— HOW TO COMPLETE THIS TASK —
In the material below, tally the lines that include the string "none", then write down only the total.

— EXTRACTED ENTRIES —

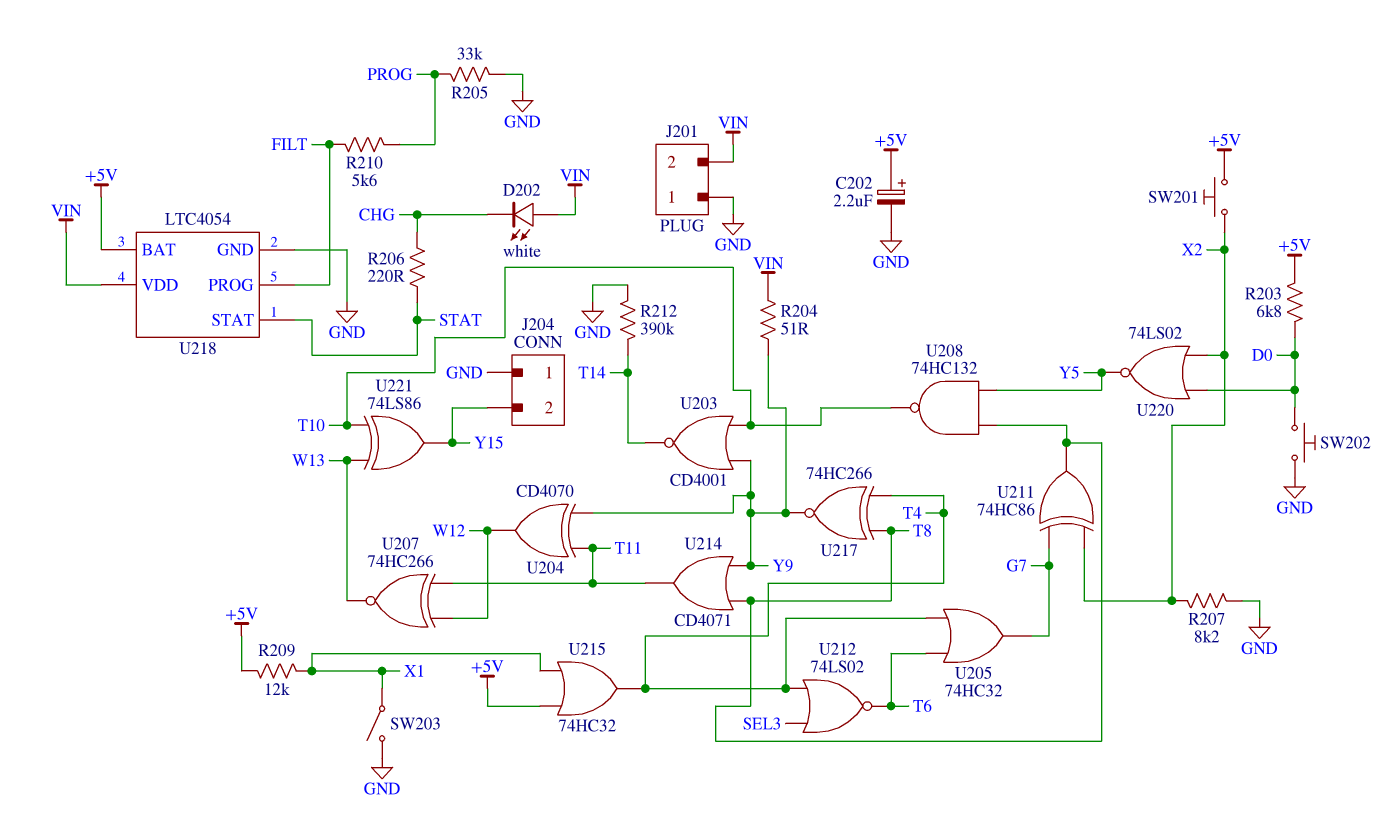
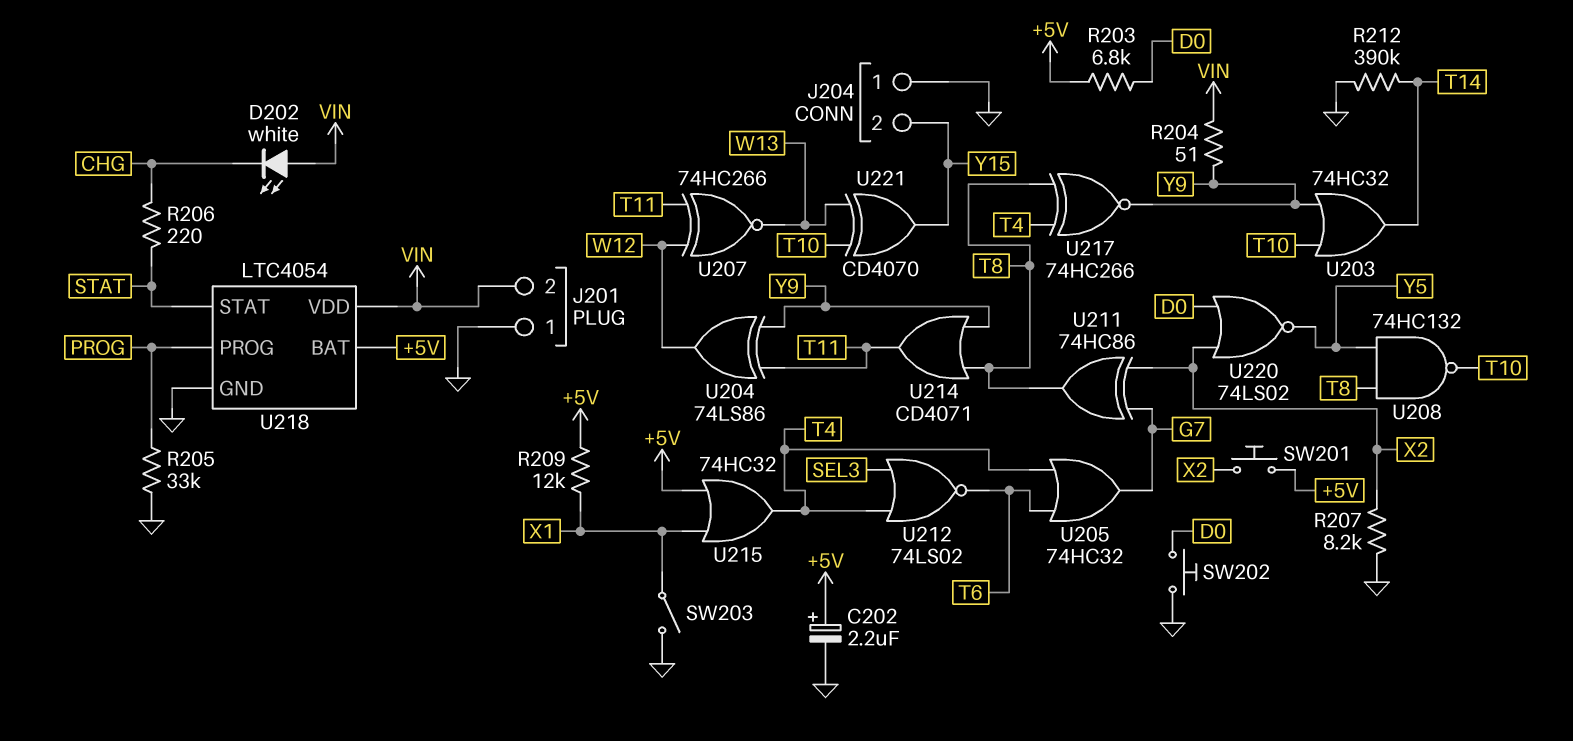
R210: 5.6k (FILT, PROG) -> none
U203: NOR CD4001 (in T10, in Y9, out T14) -> OR 74HC32 (in T10, in Y9, out T14)
U204: XOR CD4070 (in T11, in Y9, out W12) -> XOR 74LS86 (in T11, in Y9, out W12)
U218 pin PROG: FILT -> PROG
U221: XOR 74LS86 (in T10, in W13, out Y15) -> XOR CD4070 (in T10, in W13, out Y15)

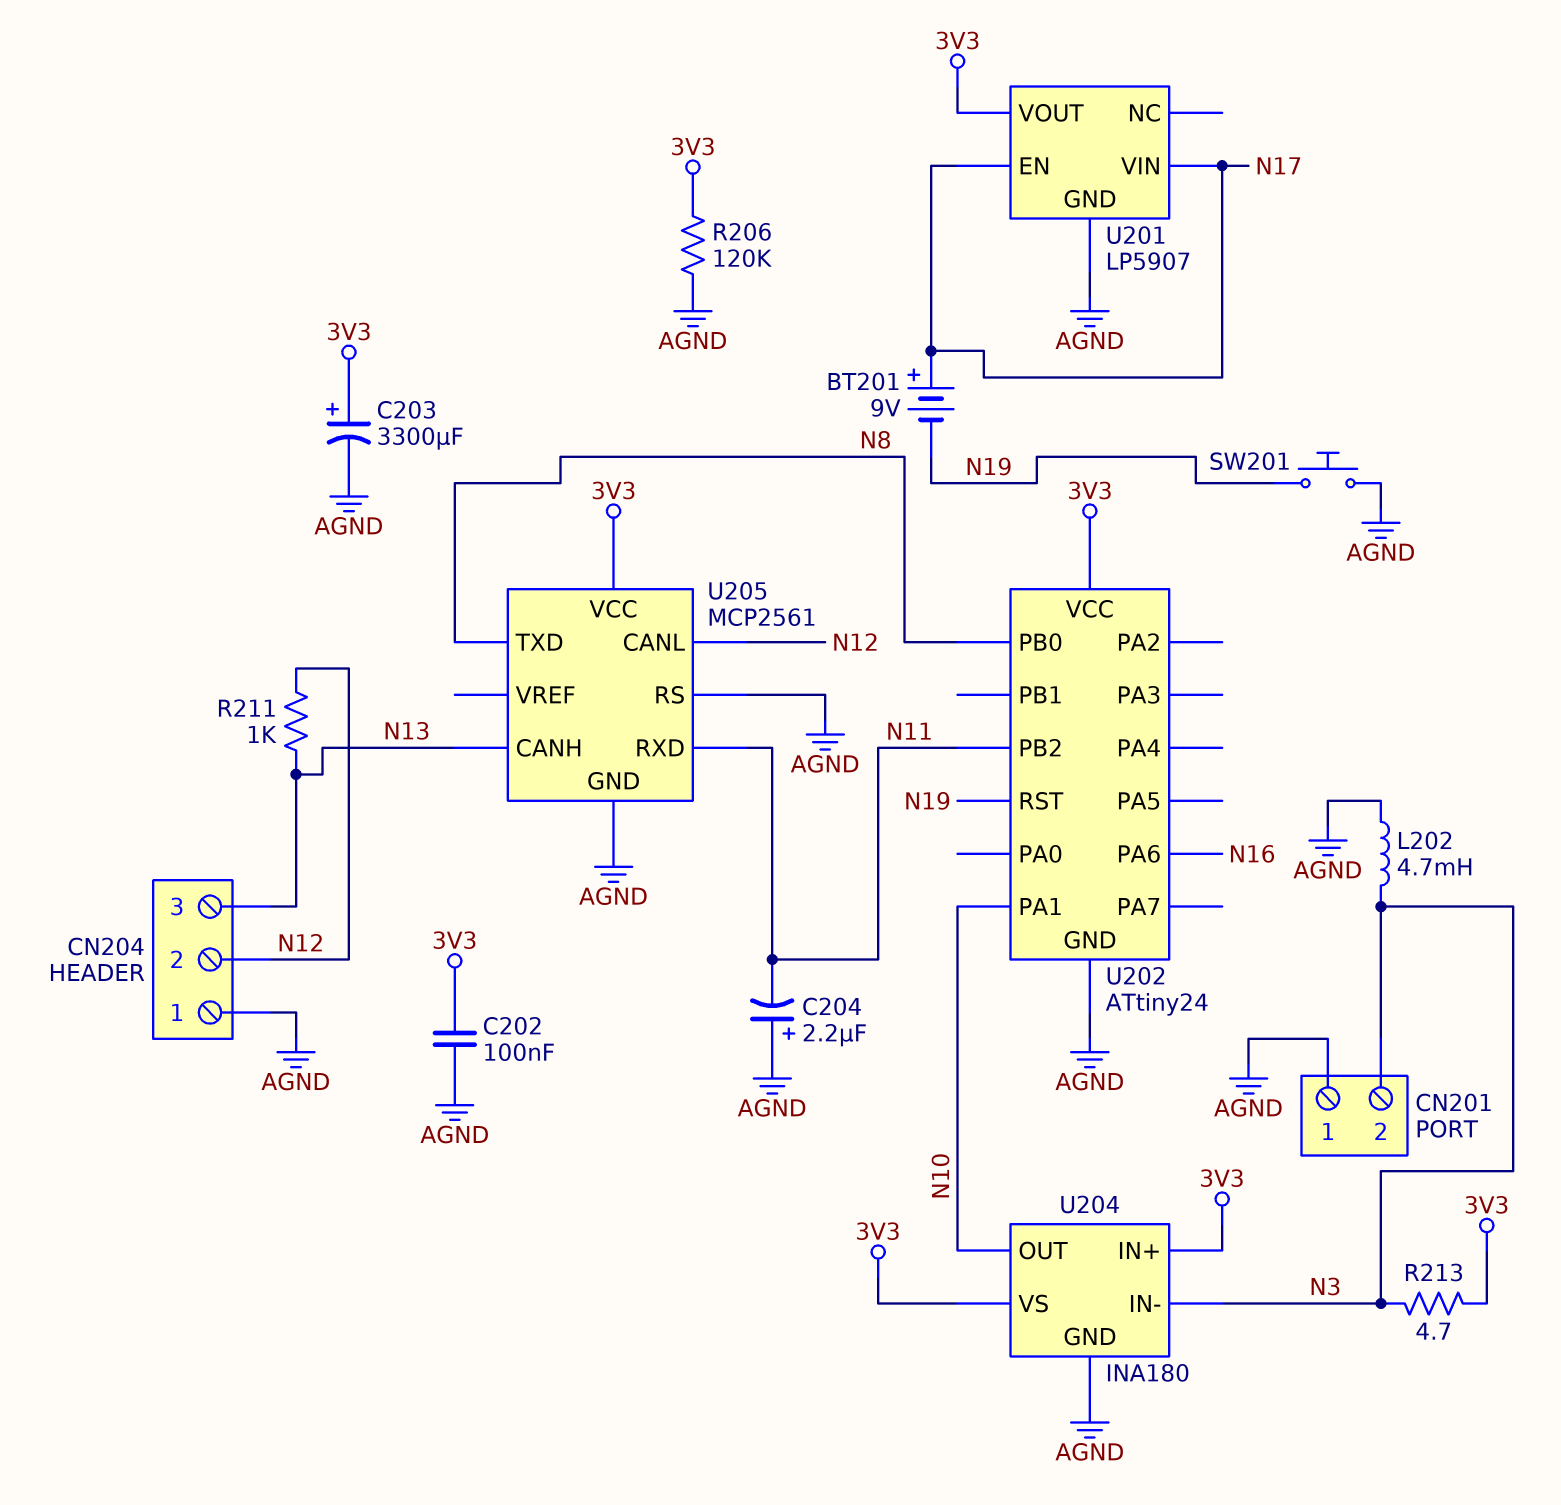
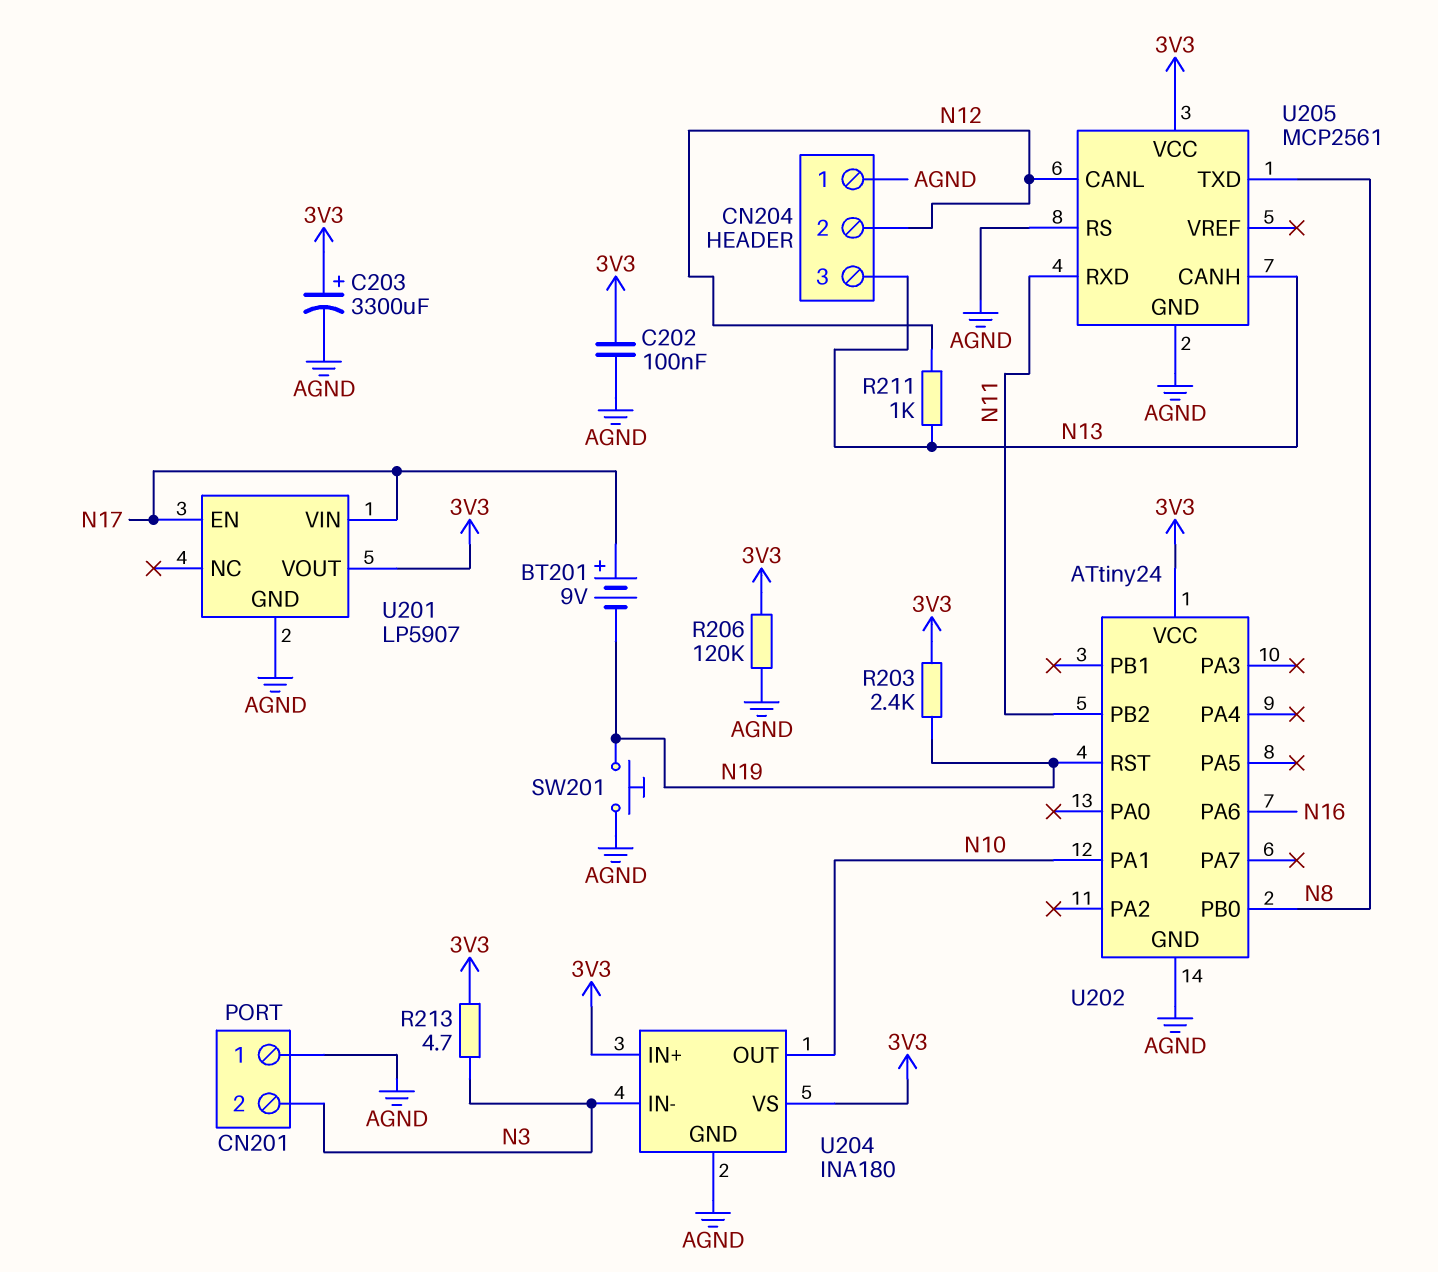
C204: 2.2uF (plus AGND, minus N11) -> none
L202: 4.7mH (AGND, N3) -> none
R203: none -> 2.4k (3V3, N19)

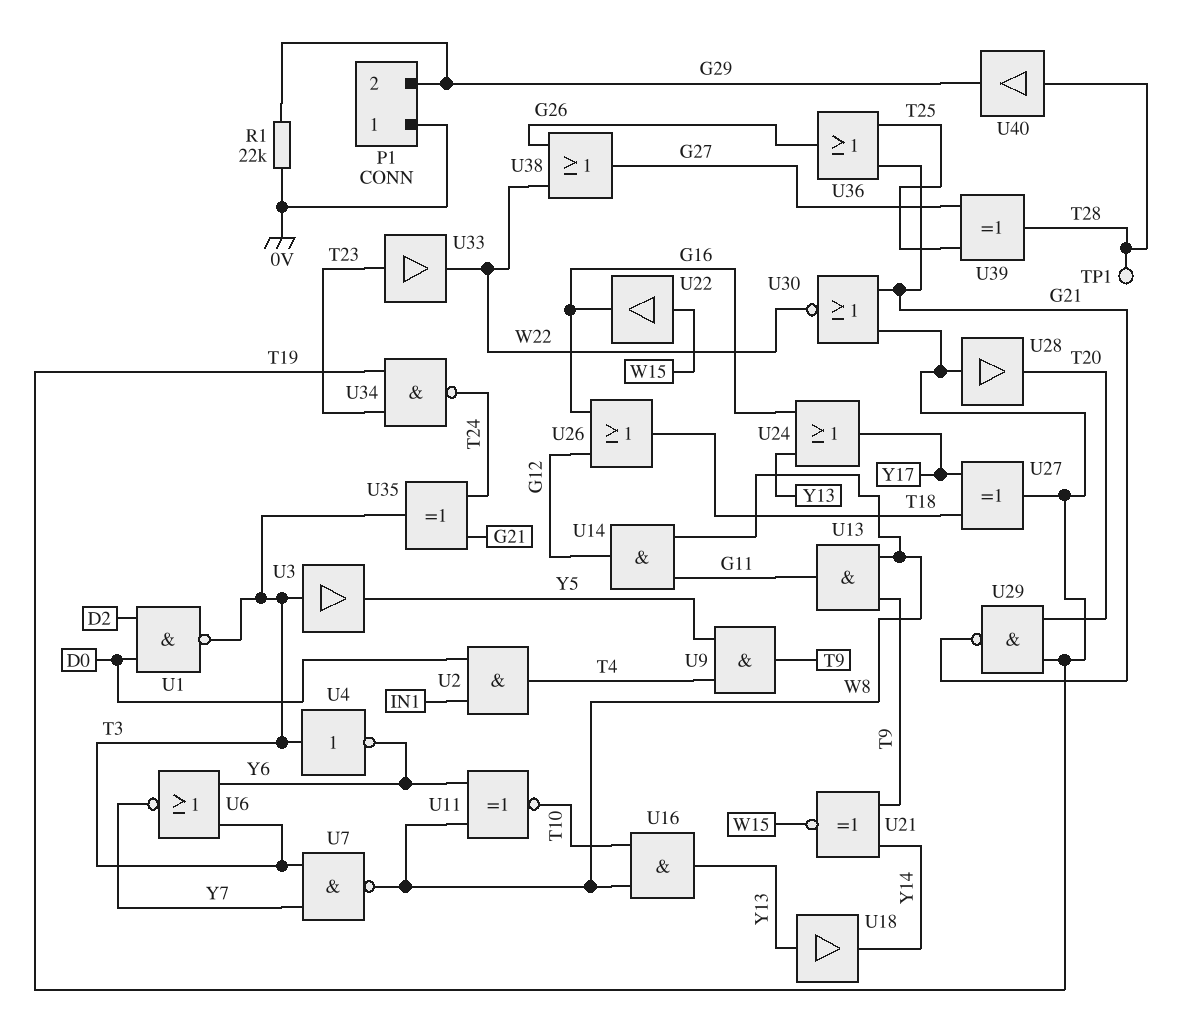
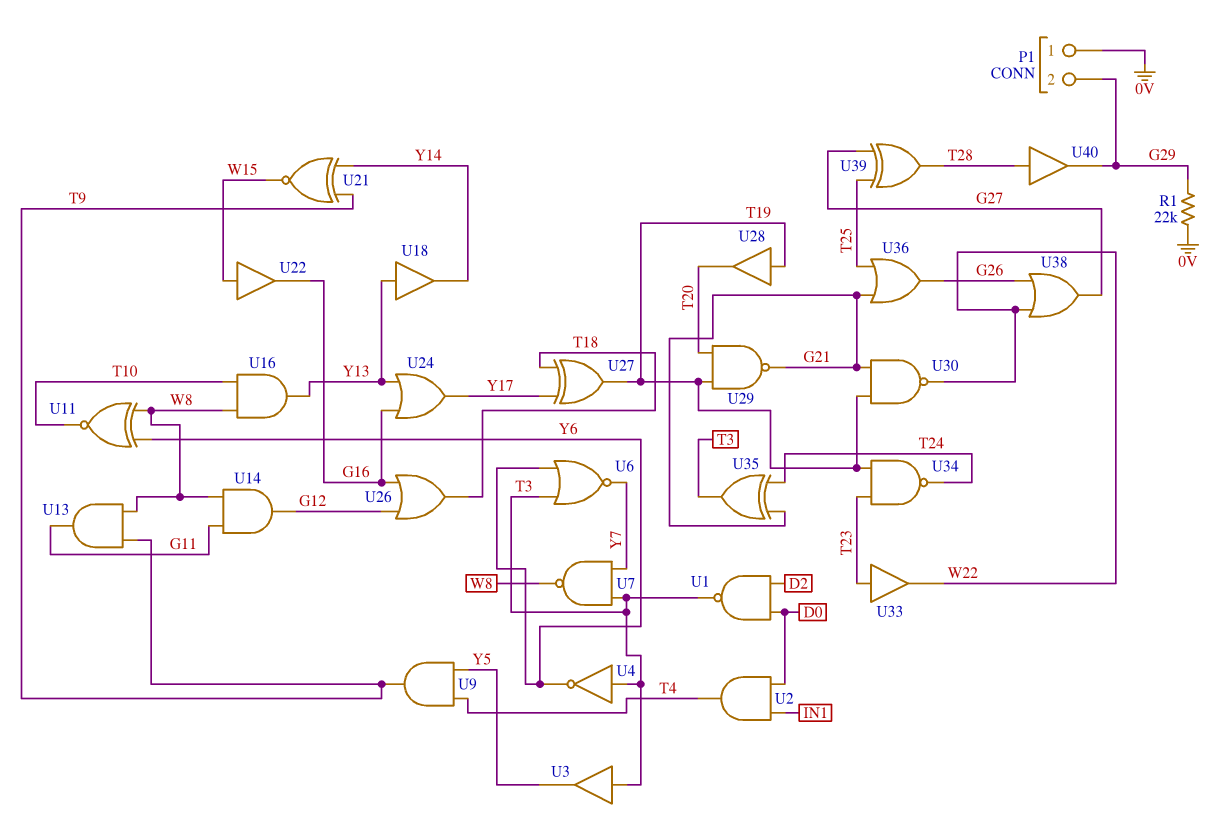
TP1: test point (T28) -> none
U30: NOR (in G21, in T19, out W22) -> NAND (in G21, in T19, out W22)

— EXERCISE RESULT —
5